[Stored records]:
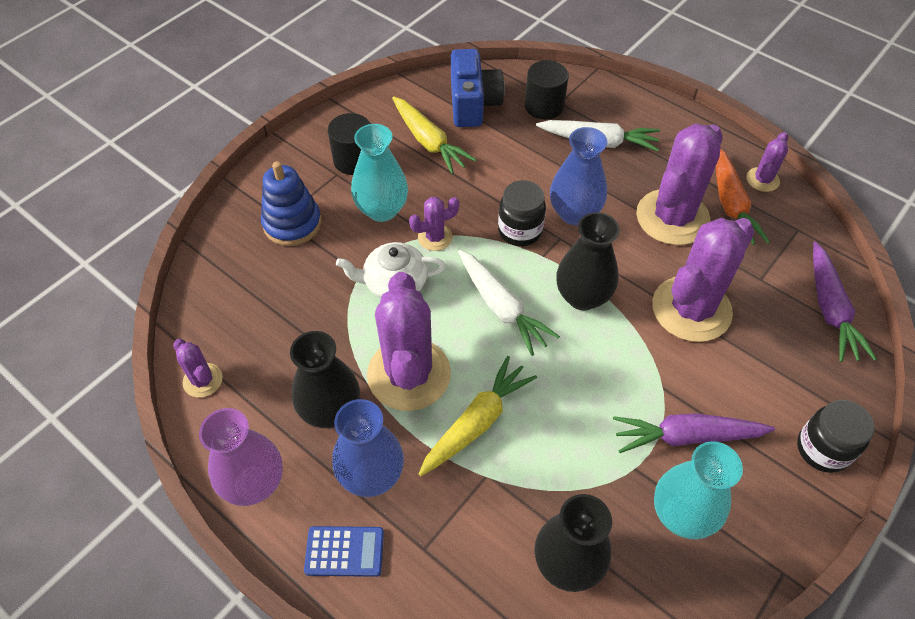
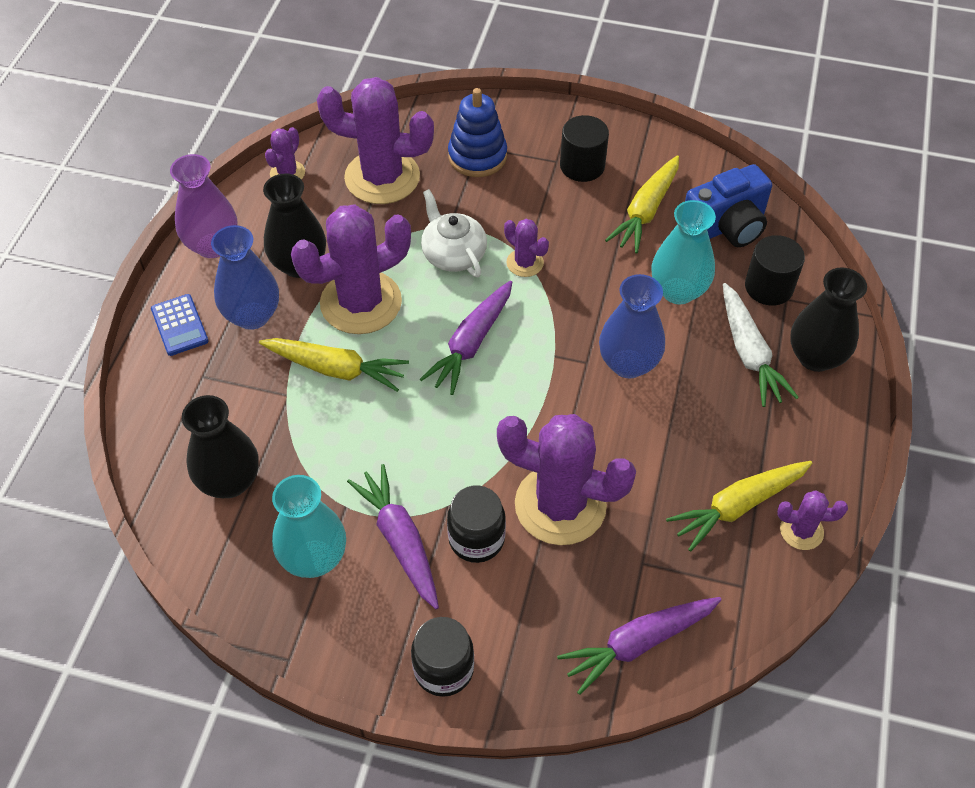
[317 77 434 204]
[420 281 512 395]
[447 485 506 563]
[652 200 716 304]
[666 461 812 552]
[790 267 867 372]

[Work item]: This exercise calls for a verbatim output of the entries, pictures omitted.

[Response]:
[317 77 434 204]
[420 281 512 395]
[447 485 506 563]
[652 200 716 304]
[666 461 812 552]
[790 267 867 372]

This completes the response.